Task to carry out:
In the records, from the start through the line with "g'''4 c'''4\flageolet e''4", substitute "Allegretto" for "Con moto" and write out only those lines, otherwise unchanged. Leave the pictures out of your answer.

━━ Extracted records

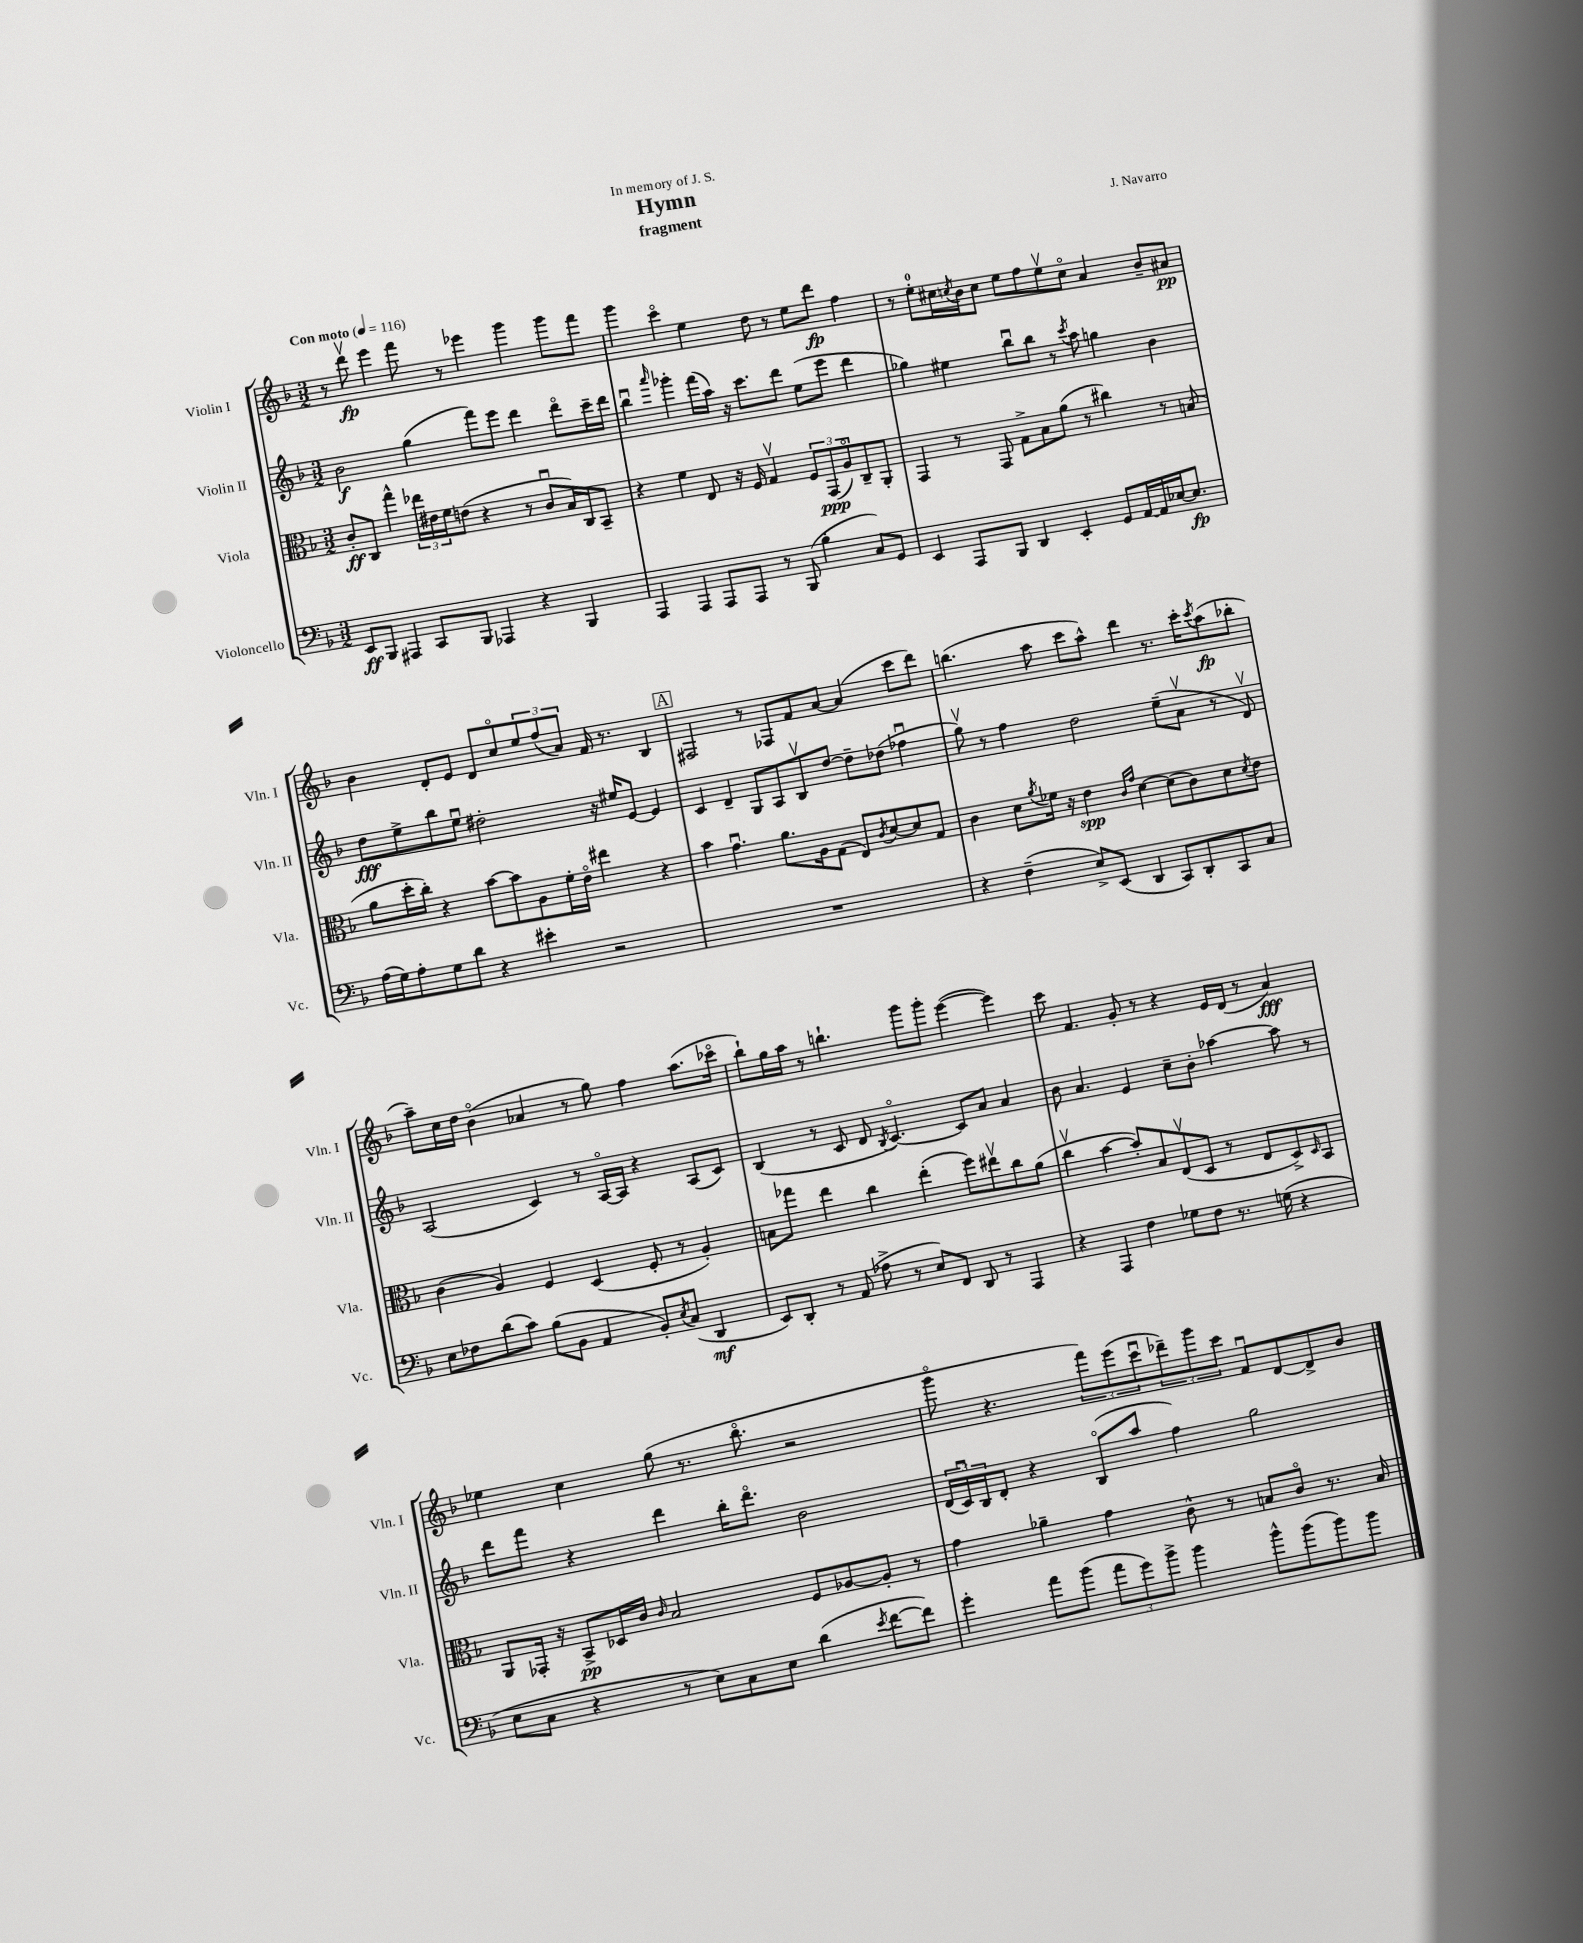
\header { title = "Hymn" composer = "J. Navarro" subtitle = "fragment" dedication = "In memory of J. S." }
<<
\new StaffGroup <<
\new Staff = "s0" \with { instrumentName = "Violin I" shortInstrumentName = "Vln. I" } {
    \clef treble \key f \major \numericTimeSignature \time 3/2 \tempo "Con moto" 4 = 116
    r8 d'''8\upbow\fp e'''4 f'''8 r8 ees'''4 g'''4 g'''8 f'''8 |
    g'''4 c'''4\flageolet e''4 d''8 r8 e''8 d'''8\fp f''4 |
    r8 e''8-0-. cis''16 \acciaccatura { c''8 } bes'16 c''8 e''8 f''8 e''8\upbow c''8\flageolet a'4 bes'8-- ais'8\pp |
    bes'4 d'8-. e'8 d'8 c''8\flageolet \tuplet 3/2 { e''8 f''8( a'8) } f'16 r8. bes4 |
    \mark \markup { \box "A" } fis2 r8 fes8 f'8 a'8~ a'4( c'''8 d'''8) |
    b''4.( a''8 c'''8 a''8-^) d'''4 r8. c'''16-. \acciaccatura { c'''8 } a''8\fp( bes''8-. |
    a''8--) c''16 d''16 bes'4\flageolet( aes'4 r8 g''8) f''4 a''8.( ces'''16\flageolet |
    bes''8-!) g''16 a''16 r8 b''4.-! g'''8 g'''8-. e'''4~( e'''4) |
    c'''8 f'4. g'8-. r8 r4 e'16 d'16( r8 a'4\fff) |
    ees''4 c''4 g''8( r8. bes''8.\flageolet r2 |
    g'''8\flageolet r4. \tuplet 3/2 { f'''8) e'''8( c'''8\downbow } \tuplet 3/2 { des'''8--) g'''8 c'''8 } f'8\downbow d'8~ d'8-> bes'8 \bar "|." |
}
\new Staff = "s1" \with { instrumentName = "Violin II" shortInstrumentName = "Vln. II" } {
    \clef treble \key f \major \numericTimeSignature \time 3/2
    bes'2\f g''4( f'''8) e'''8 d'''4 d'''8\flageolet c'''16-- d'''16 |
    bes''4\downbow \grace { a'''16 } ges'''4-. f'''16( a''16) r16 c'''8. d'''8 e''8( e'''8 d'''4 |
    ges''4) eis''4 bes''8\downbow bes''8 r8 \acciaccatura { c'''8 } a''8 g''4 bes'4 |
    d''8\fff e''8-> bes''8 e''8\downbow dis''2-. r16 eis''16 e'8~ e'4 |
    \mark \markup { \box "A" } c'4 d'4-- g8 a8 bes8\upbow d''8~ d''8-- des''8( fes''4\downbow |
    g''8\upbow) r8 f''4 d''2 e''8--( a'8\upbow r8 d'8\upbow) |
    a2( c'4) r8 a16~\flageolet a16 r4 a8( c'8) |
    bes4( r8 c'8 d'8 \acciaccatura { bes8 } c'4.~\flageolet) c'8 a'8 a'4 |
    bes'8 a'4. e'4 c''8-- bes'8-. aes''4~ aes''8 r8 |
    d'''8 f'''8 r4 d'''4 bes''16-. d'''8.\flageolet bes'2 |
    \tuplet 3/2 { d'16( c'16\downbow) bes16 } d'8-. r4 bes8\flageolet( a''8 f''4) g''2 \bar "|." |
}
\new Staff = "s2" \with { instrumentName = "Viola" shortInstrumentName = "Vla." } {
    \clef alto \key f \major \numericTimeSignature \time 3/2
    c'8-.\ff c8 g''4-^ \tuplet 3/2 { ees''16 eis'16 f'16 } e'8( r4 r8 c'8\downbow bes16) c16 bes,8-- |
    r4 f'4 e8 r16 f16 g4\upbow \tuplet 3/2 { f8 g,8\ppp( a8\flageolet) } c8-- a,8-. |
    g,4 r8 g,8 g8-> bes8 a'8( r8 cis''4) r8 b8( |
    a'8 d''16-. c''16-.) r4 bes'8~ bes'8 a8 f'16-. e'16\flageolet eis''4 r4 |
    \mark \markup { \box "A" } bes'4 g'4.\downbow a'8. a16 g8( e8) \acciaccatura { c'8 } d'8~ d'8 g8 |
    c'4 d'8 \acciaccatura { a'8 } fes'16 r16 e'4\spp \grace { c'16 g'16 } d'4~ d'8( c'8) d'8 \acciaccatura { d'8 } e'8 |
    c'4( a4) f4 d4( f8-. r8 a4-.) |
    b8 ges''8 e''4 c''4 e''4-.( f''8) eis''8\upbow c''8 a'8( |
    c''4\upbow bes'4~ bes'8-.) bes8 e8\upbow( d8 r8 e8 d8->) \grace { d16 } bes,8 |
    a,8 ges,16-. r16 bes,8->\pp des16 c'16 \grace { c'16 } bes2 f8 aes8~ aes8-. r8 |
    g'4 aes'4-- g'4 c'8-^ r8 b8 c'8\flageolet r8. b16 \bar "|." |
}
\new Staff = "s3" \with { instrumentName = "Violoncello" shortInstrumentName = "Vc." } {
    \clef bass \key f \major \numericTimeSignature \time 3/2
    e,8\ff bes,,8 ais,,4 c,8 bes,,8 aes,,4 r4 bes,,4 |
    a,,4 a,,4 a,,8 a,,8 r8 bes,,8( bes4-. c8) g,8 |
    e,4 a,,8 bes,,8 d,4 e,4-. g,8 a,16~ a,16 ees16~ ees8.\fp |
    a16( g16) a8-. g8 d'8 r4 eis'4-. r2 |
    \mark \markup { \box "A" } R1. |
    r4 f4--( e8->) e,8( d,4 c,8) d,8-. c,8 c8 |
    e8 fes8 d'8( c'8) bes8( bes,8 a,4 bes,8-.) \acciaccatura { e8 } c8( d,4\mf |
    e,8) d,8-. r8 a,8( aes8-> r8 e8) f,8 d,8 r8 a,,4 |
    r4 a,,4 f4 ges8 f8 r8. g16( r4 |
    e8 c8 r4 r8 e8) c8 e8 d'4( \acciaccatura { e'8 } f'8~ f'8) |
    g'4-. a'8 bes'8( \tuplet 3/2 { a'8 g'8) bes'8-> } bes'4 bes'8-^ bes'8( bes'8) bes'8 \bar "|." |
}
>>
>>
\layout { \context { \Score \remove "Bar_number_engraver" } }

━━━━

Response for this exercise:
\header { title = "Hymn" composer = "J. Navarro" subtitle = "fragment" dedication = "In memory of J. S." }
<<
\new StaffGroup <<
\new Staff = "s0" \with { instrumentName = "Violin I" shortInstrumentName = "Vln. I" } {
    \clef treble \key f \major \numericTimeSignature \time 3/2 \tempo "Allegretto" 4 = 116
    r8 d'''8\upbow\fp e'''4 f'''8 r8 ees'''4 g'''4 g'''8 f'''8 |
    g'''4 c'''4\flageolet e''4 d''8 r8 e''8 d'''8\fp f''4 |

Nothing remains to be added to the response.